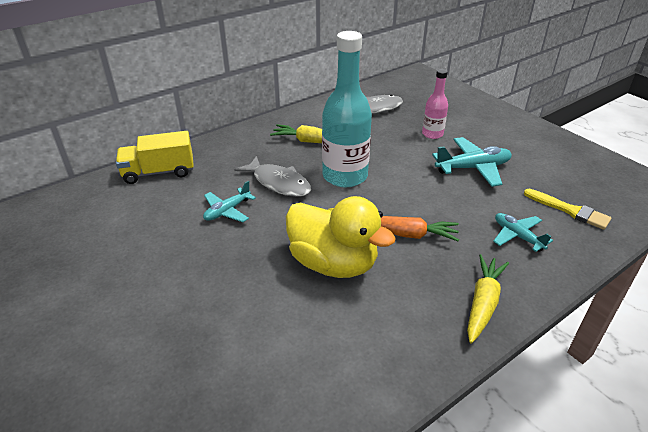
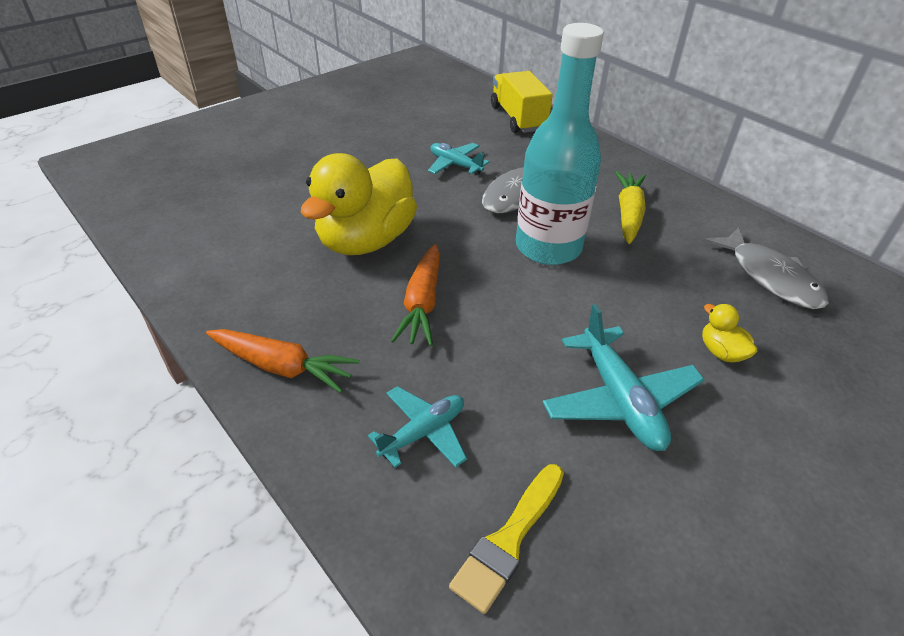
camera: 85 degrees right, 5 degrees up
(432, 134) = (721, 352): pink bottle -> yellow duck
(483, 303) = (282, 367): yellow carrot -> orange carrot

...

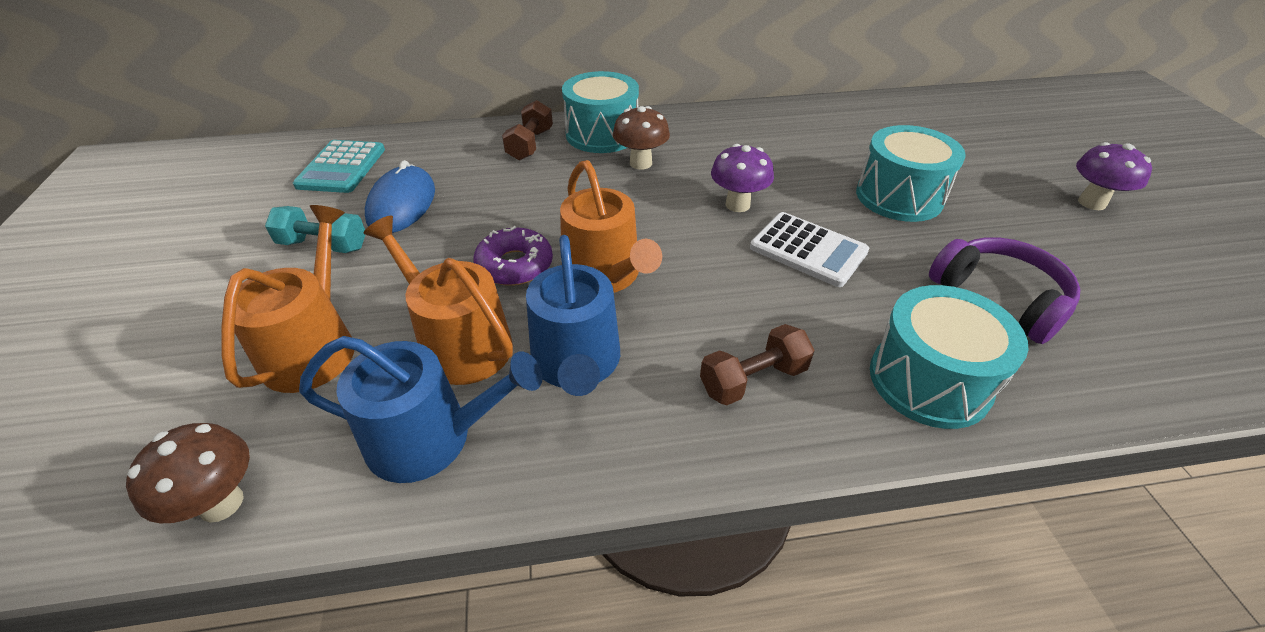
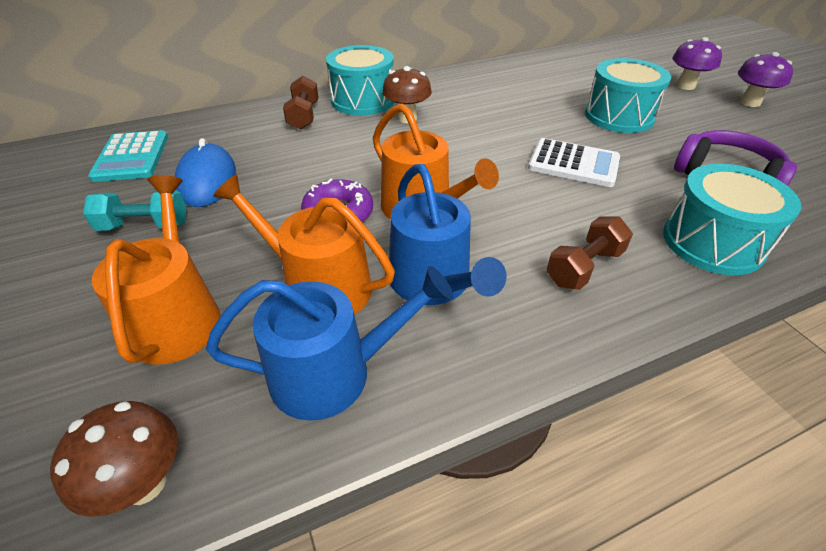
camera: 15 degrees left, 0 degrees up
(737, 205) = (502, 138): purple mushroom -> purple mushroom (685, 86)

→ **Problem details**:
Working from the material above, restate word for word the lines between the line with "camera: 15 degrees left, 0 degrees up" and the line with "(737, 205) = (502, 138): purple", both included, and only those.

→ **Task solution**:
camera: 15 degrees left, 0 degrees up
(737, 205) = (502, 138): purple mushroom -> purple mushroom (685, 86)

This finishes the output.